→ Exercise instructions
For every line in the entries that contains "wiper", show the whole line.

Change detection outputs
--------------------
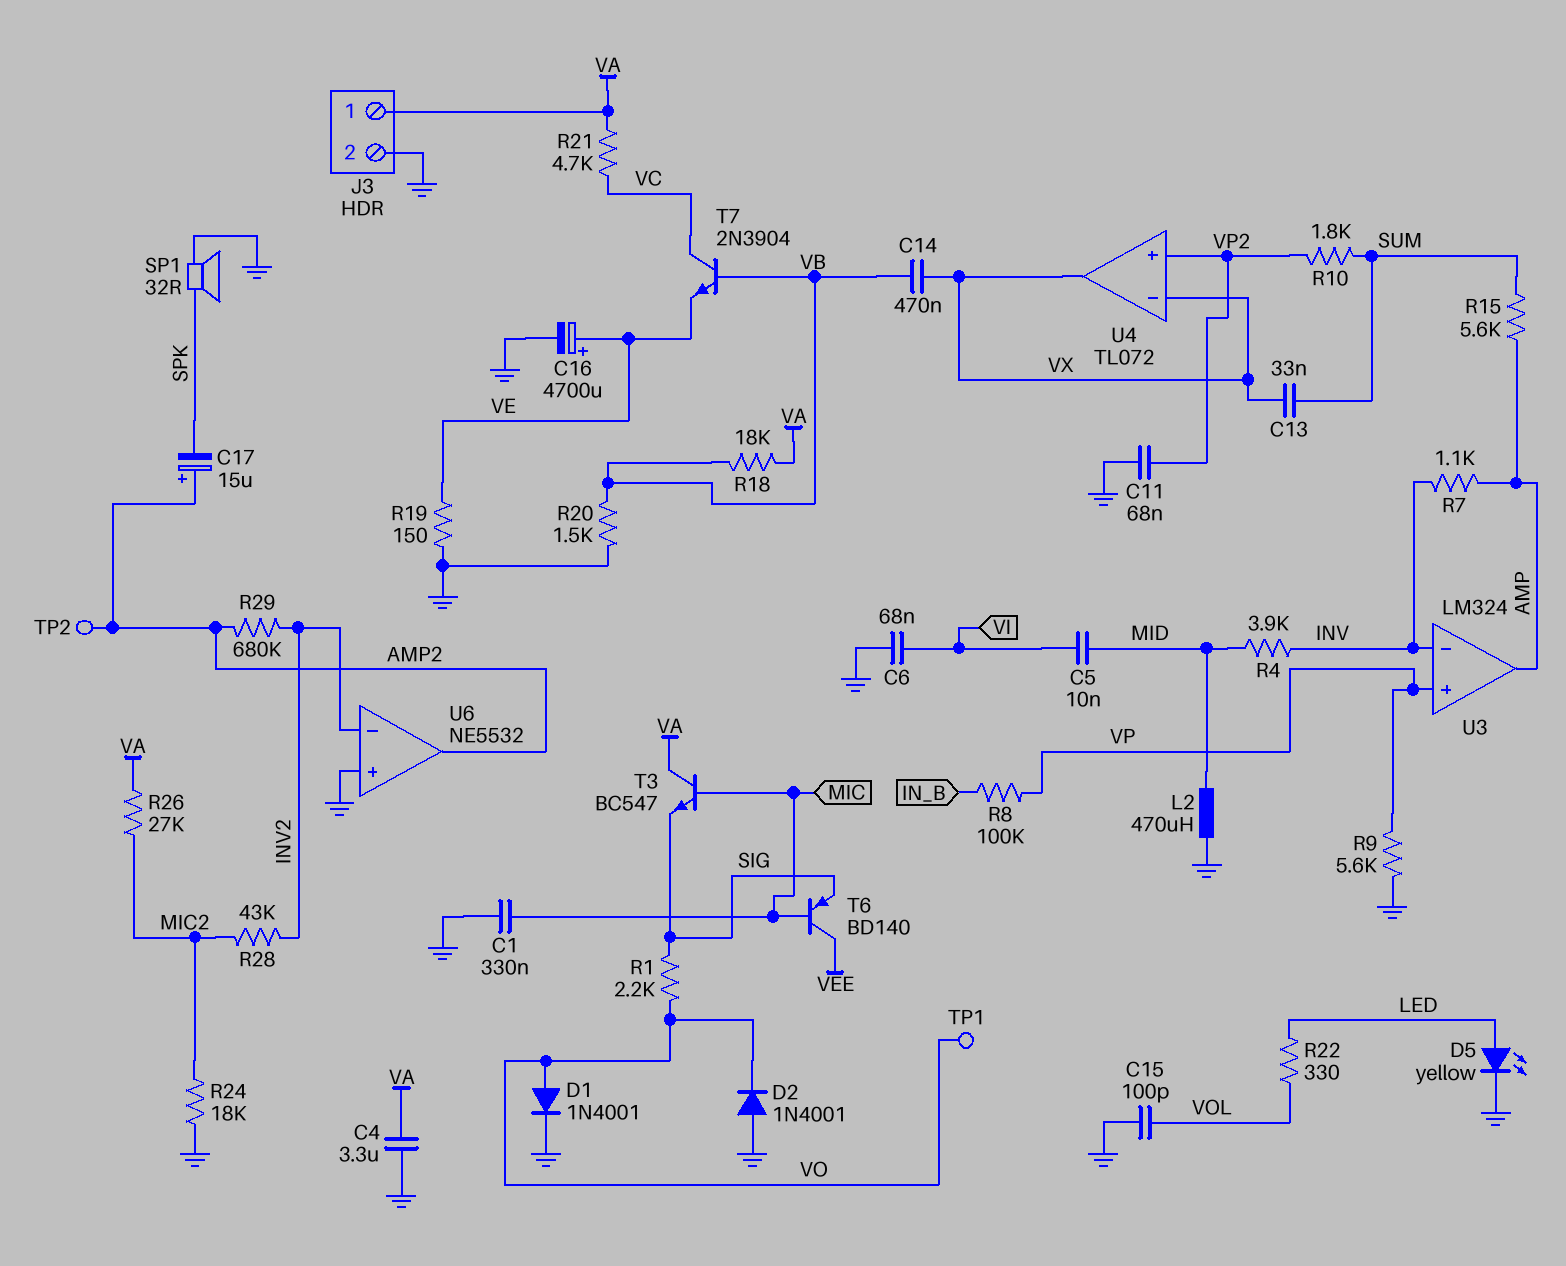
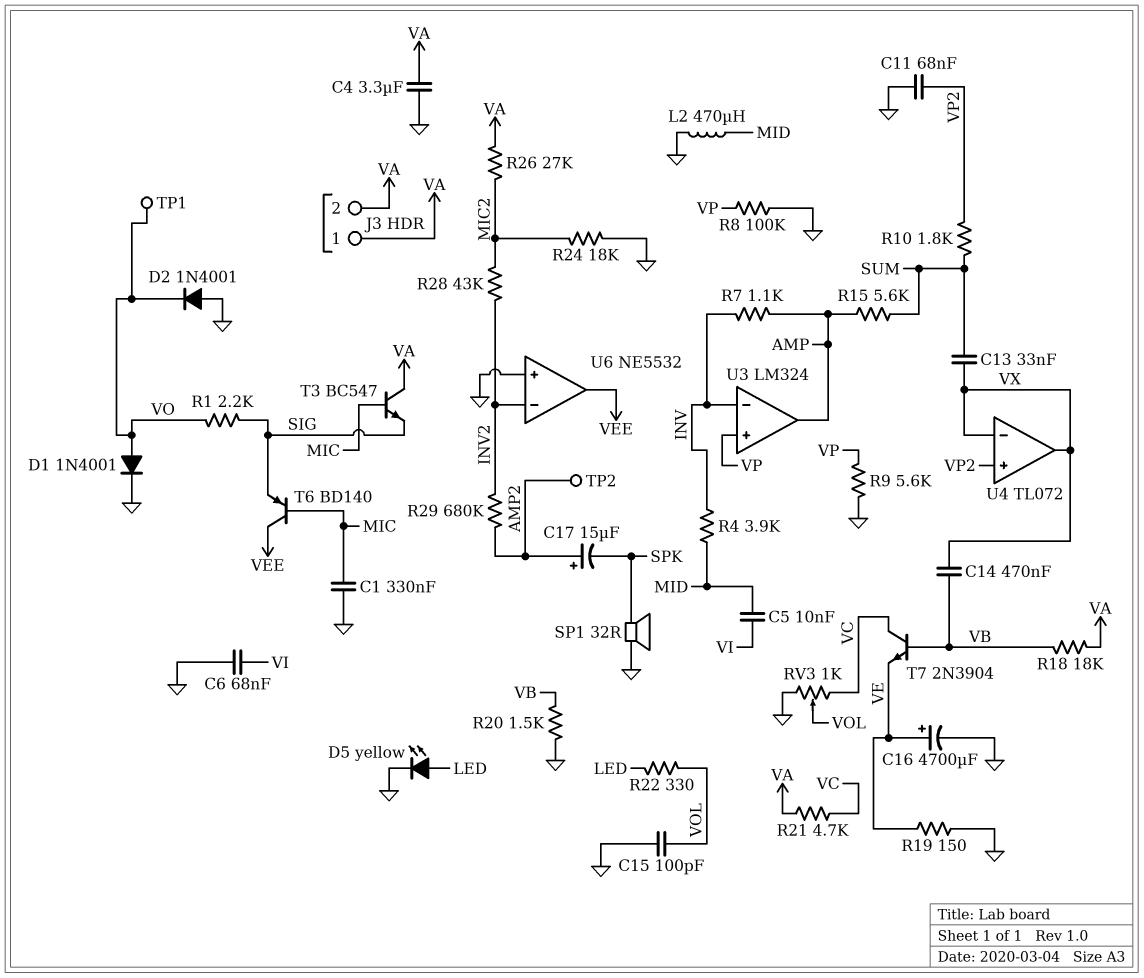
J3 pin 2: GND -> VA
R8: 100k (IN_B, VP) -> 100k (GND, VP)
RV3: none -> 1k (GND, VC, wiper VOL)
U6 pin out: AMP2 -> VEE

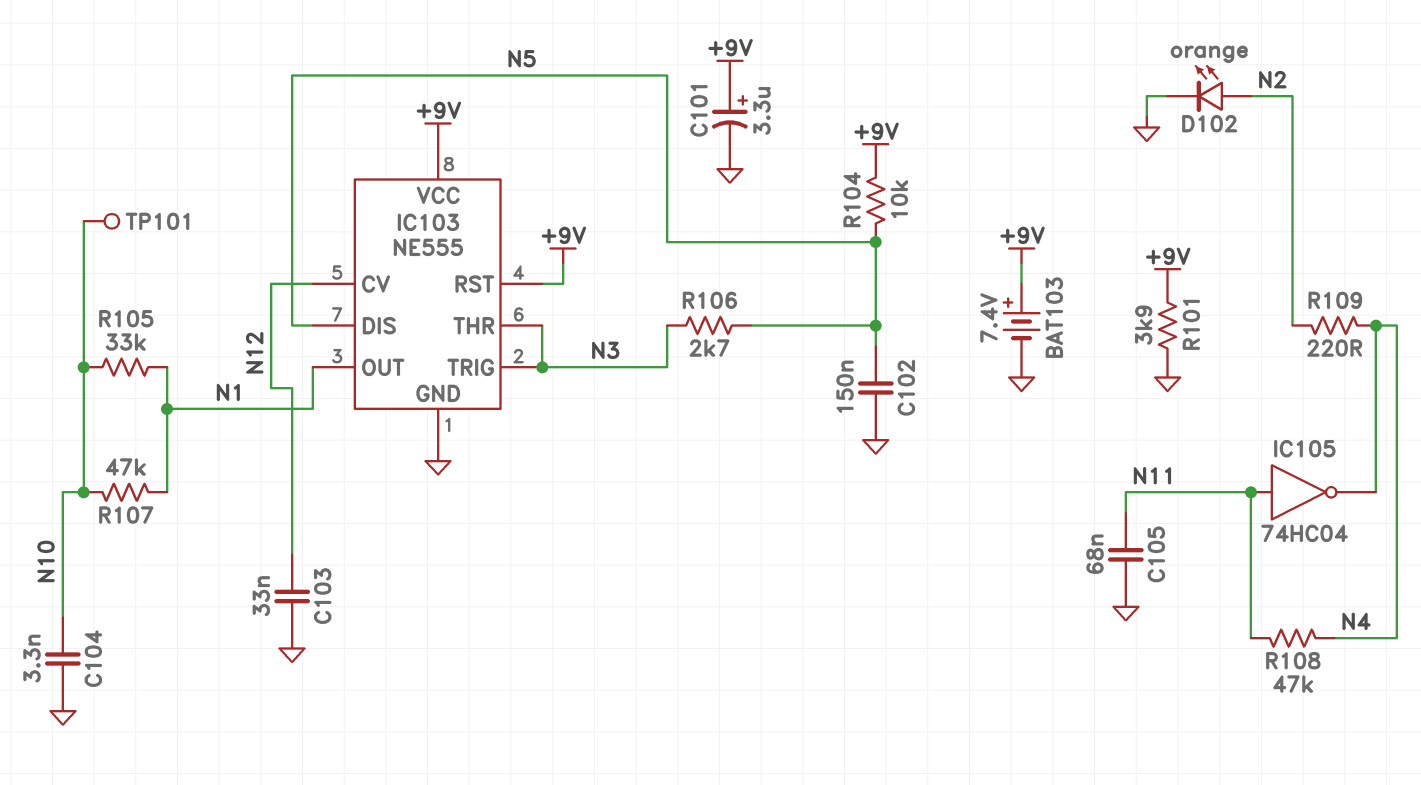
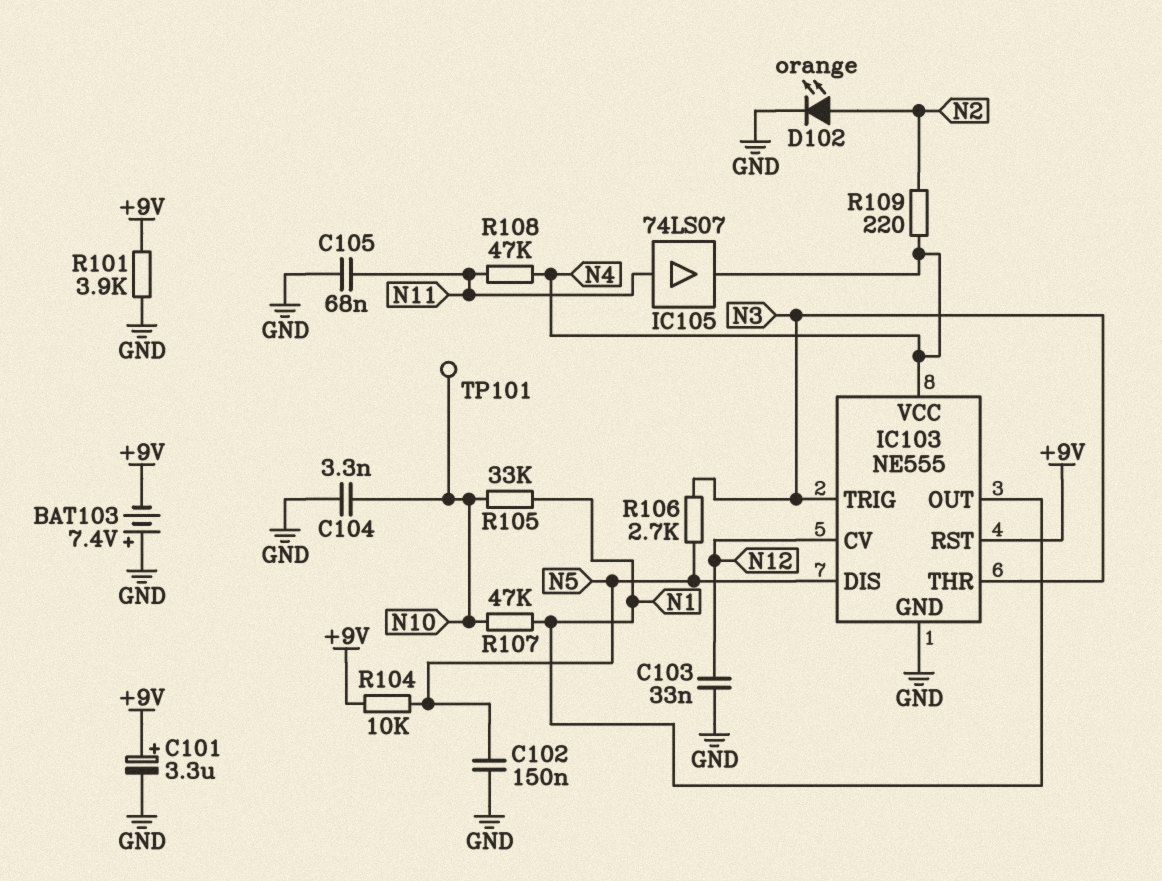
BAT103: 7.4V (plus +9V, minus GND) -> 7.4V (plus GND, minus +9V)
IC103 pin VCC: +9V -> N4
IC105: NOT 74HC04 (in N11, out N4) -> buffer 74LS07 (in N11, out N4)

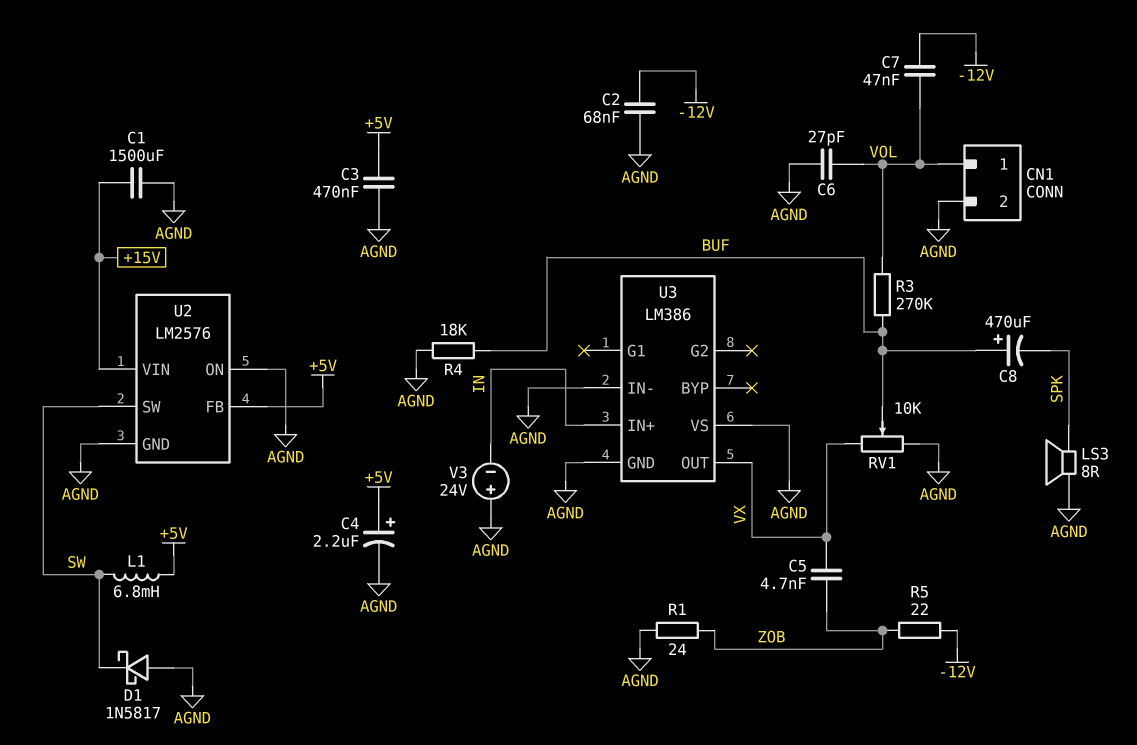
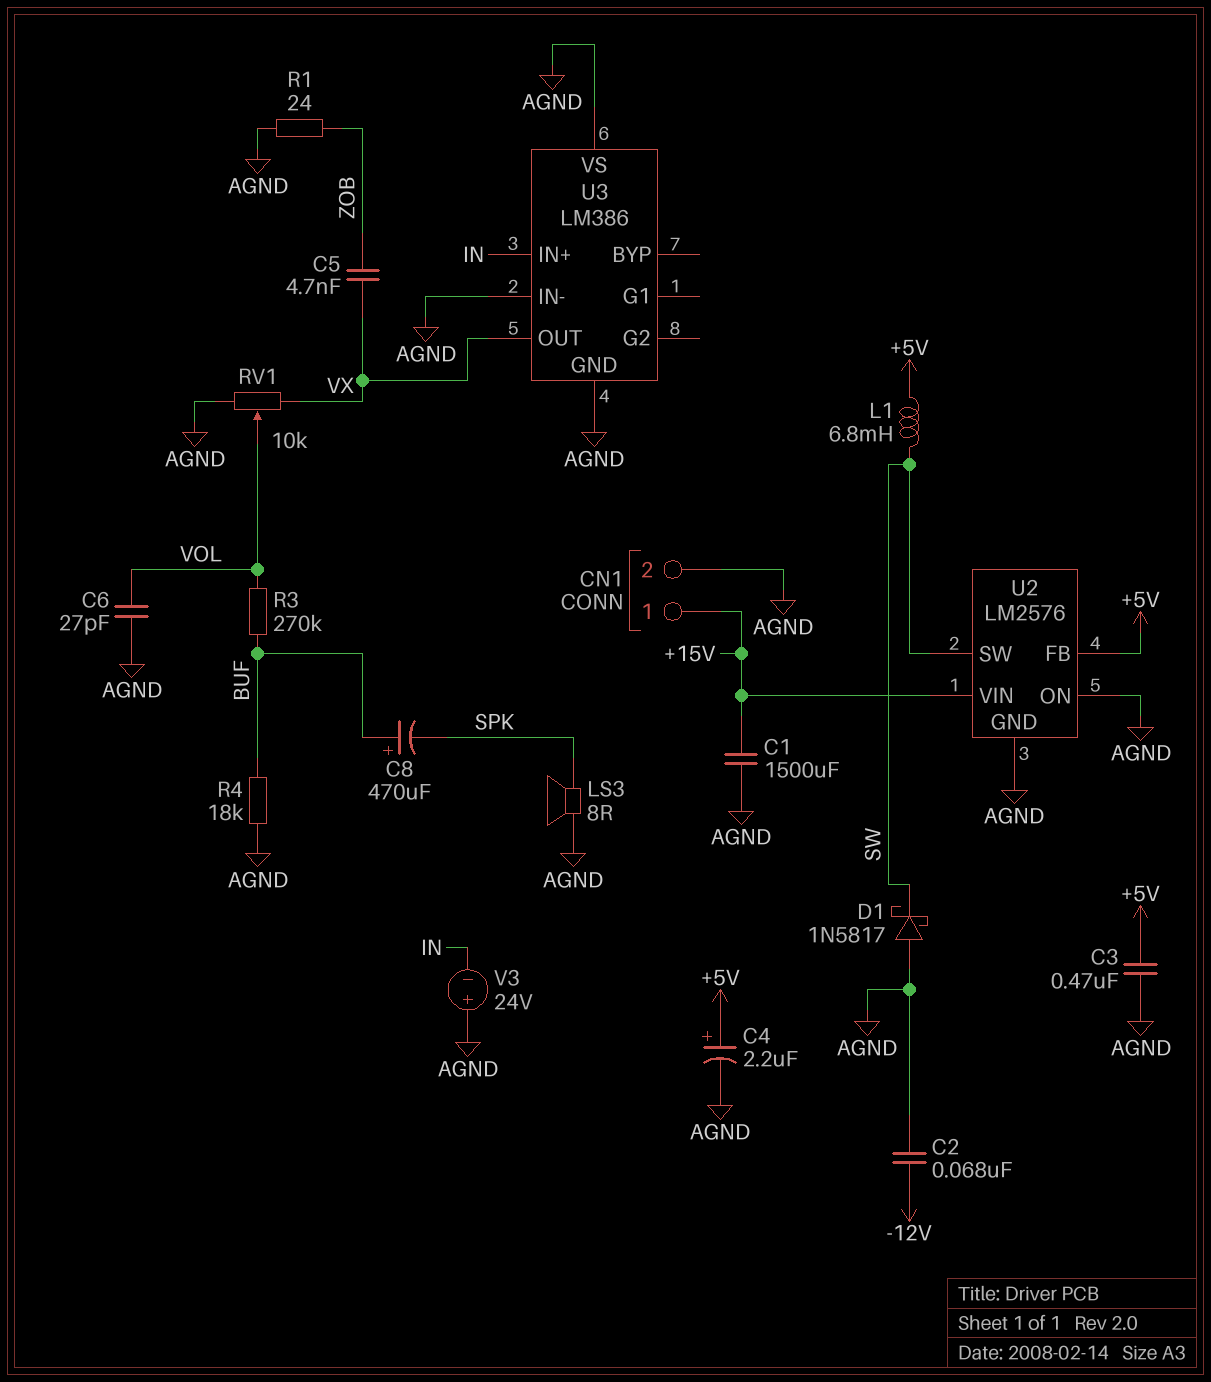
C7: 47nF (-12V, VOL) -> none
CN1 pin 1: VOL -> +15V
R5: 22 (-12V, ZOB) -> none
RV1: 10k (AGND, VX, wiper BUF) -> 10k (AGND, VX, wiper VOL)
--------------------
→ Result
RV3: none -> 1k (GND, VC, wiper VOL)
RV1: 10k (AGND, VX, wiper BUF) -> 10k (AGND, VX, wiper VOL)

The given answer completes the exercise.